# [Data for review]
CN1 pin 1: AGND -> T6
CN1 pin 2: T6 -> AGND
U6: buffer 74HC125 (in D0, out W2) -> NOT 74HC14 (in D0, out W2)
==
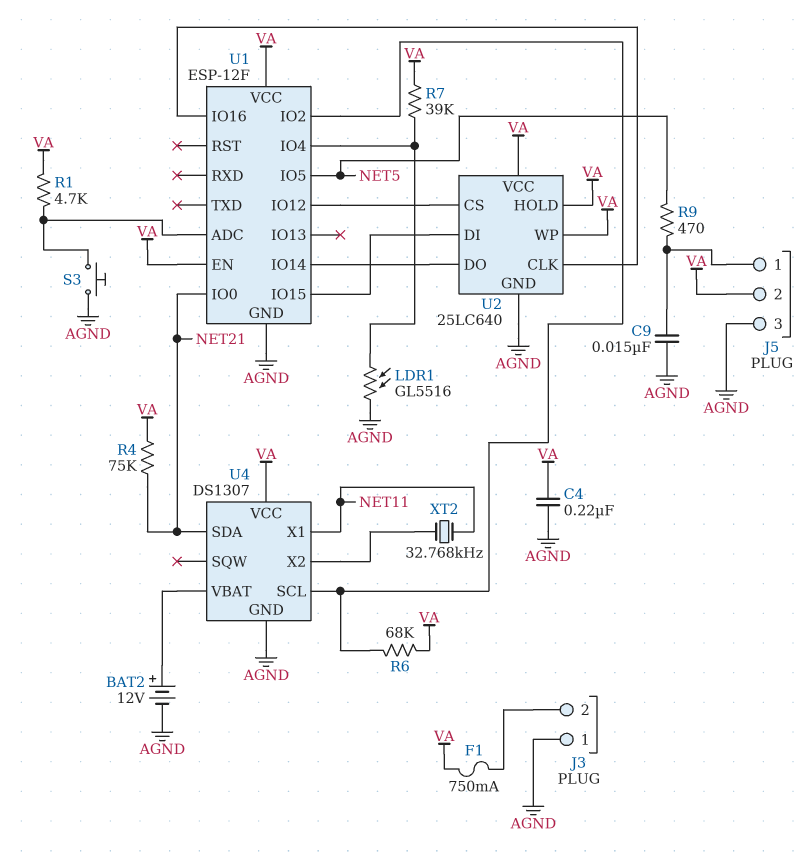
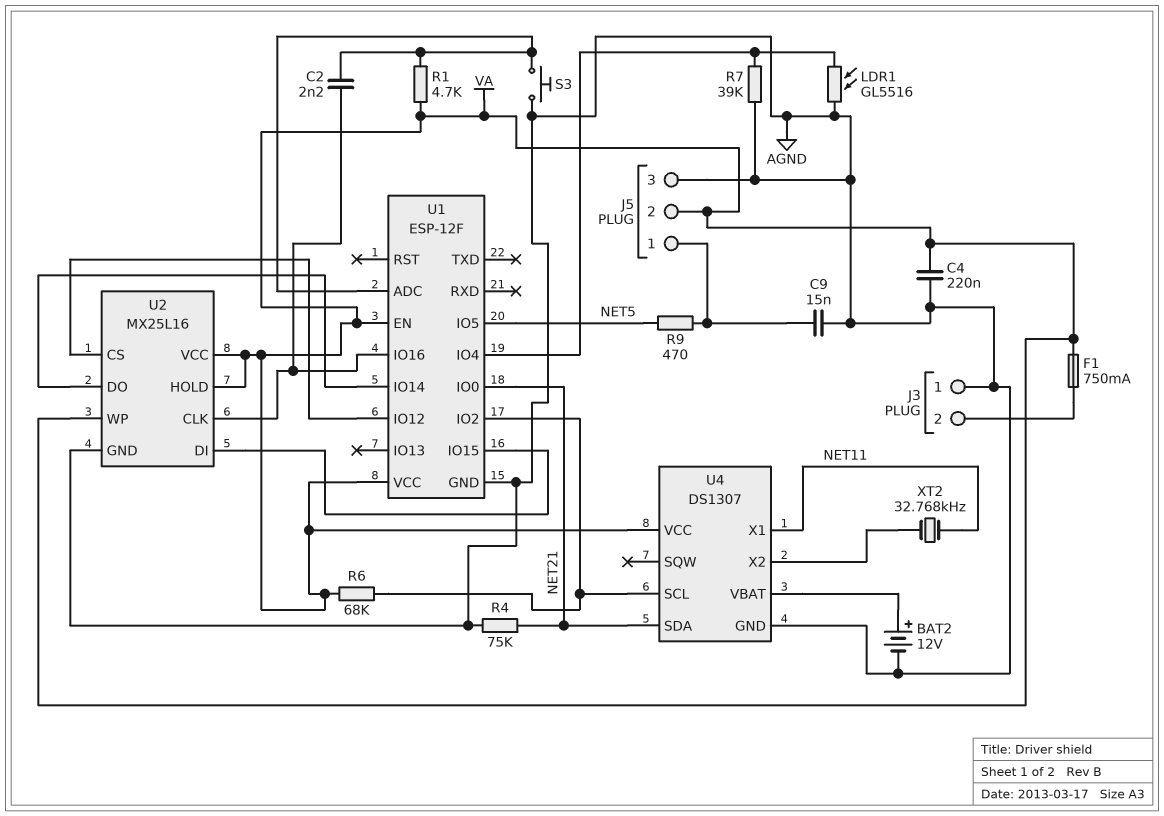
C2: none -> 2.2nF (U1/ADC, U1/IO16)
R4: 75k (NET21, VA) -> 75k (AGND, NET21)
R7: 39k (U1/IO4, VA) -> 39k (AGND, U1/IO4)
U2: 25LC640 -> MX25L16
==
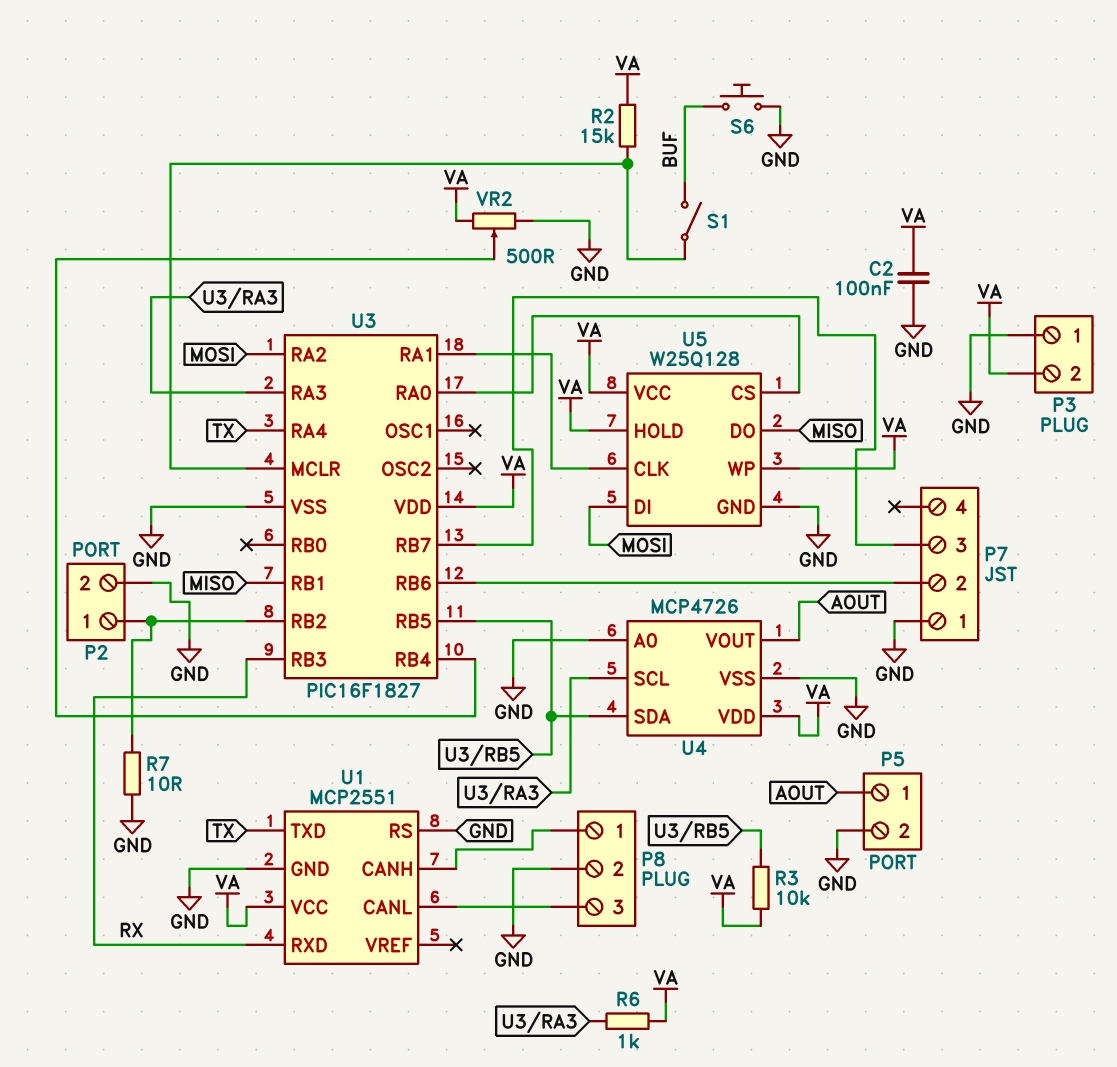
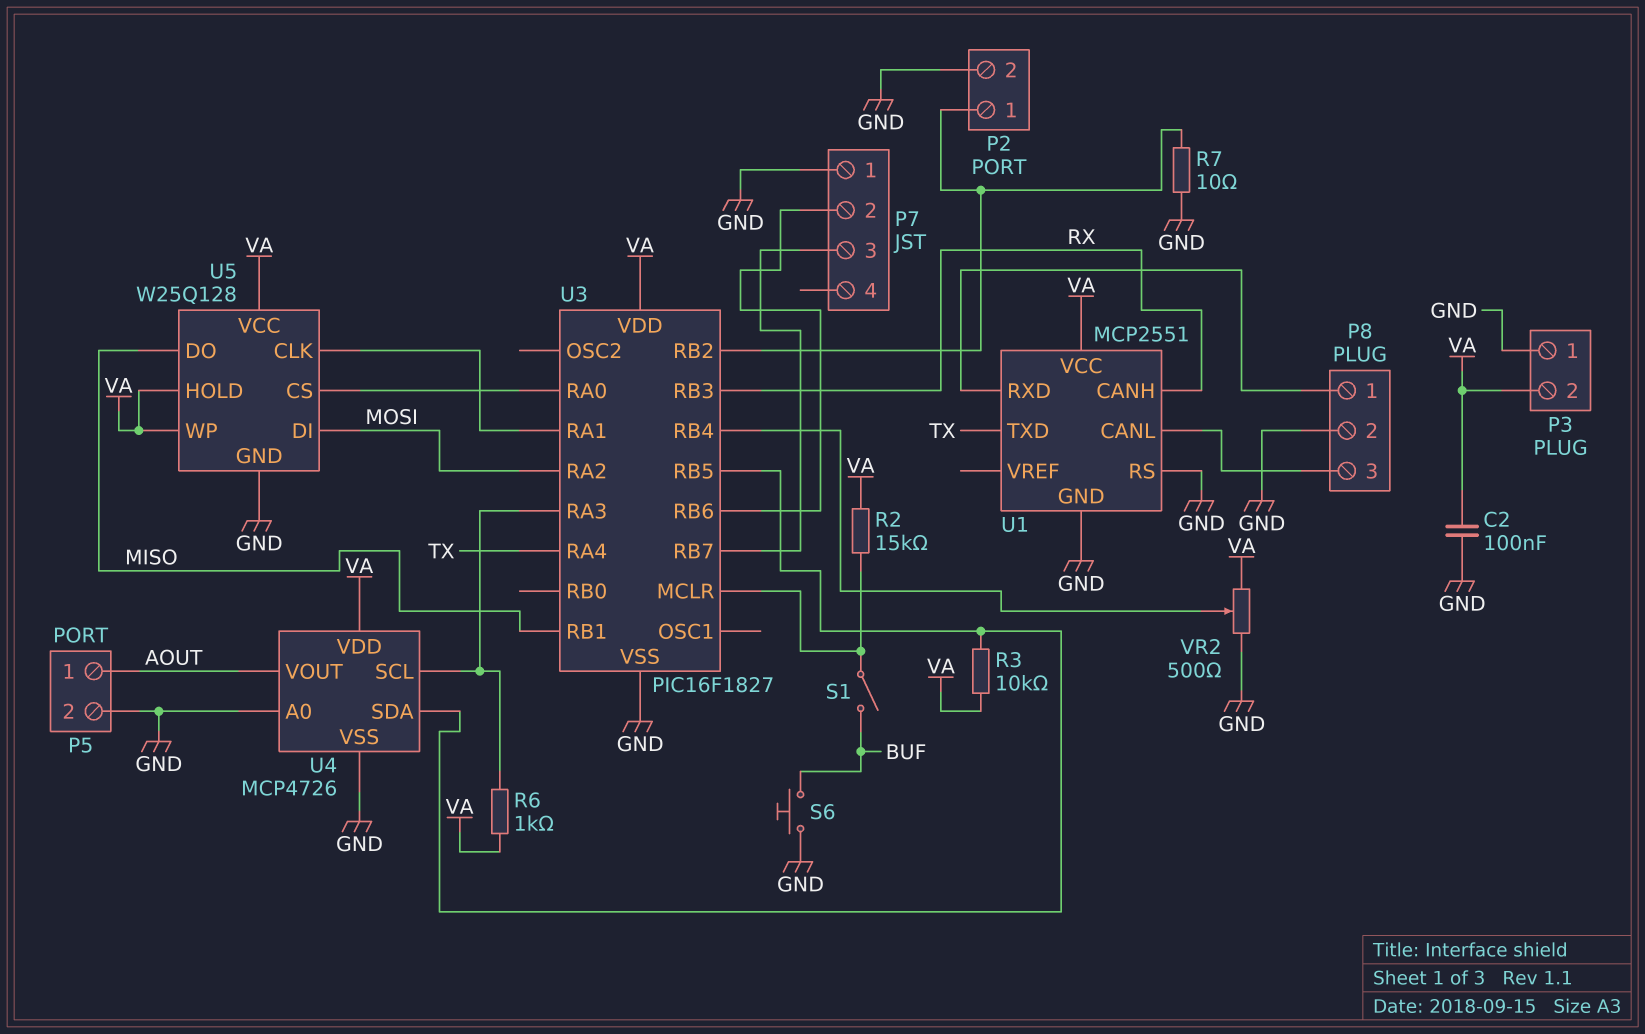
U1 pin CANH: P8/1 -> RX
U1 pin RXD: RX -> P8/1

# [Directions]
Take the listing above and repeat exactly the lines from the one containing "CN1 pin 2: T6 -> AGND" through the one containing "U6: buffer 74HC125", both included.

# [Result of this exercise]
CN1 pin 2: T6 -> AGND
U6: buffer 74HC125 (in D0, out W2) -> NOT 74HC14 (in D0, out W2)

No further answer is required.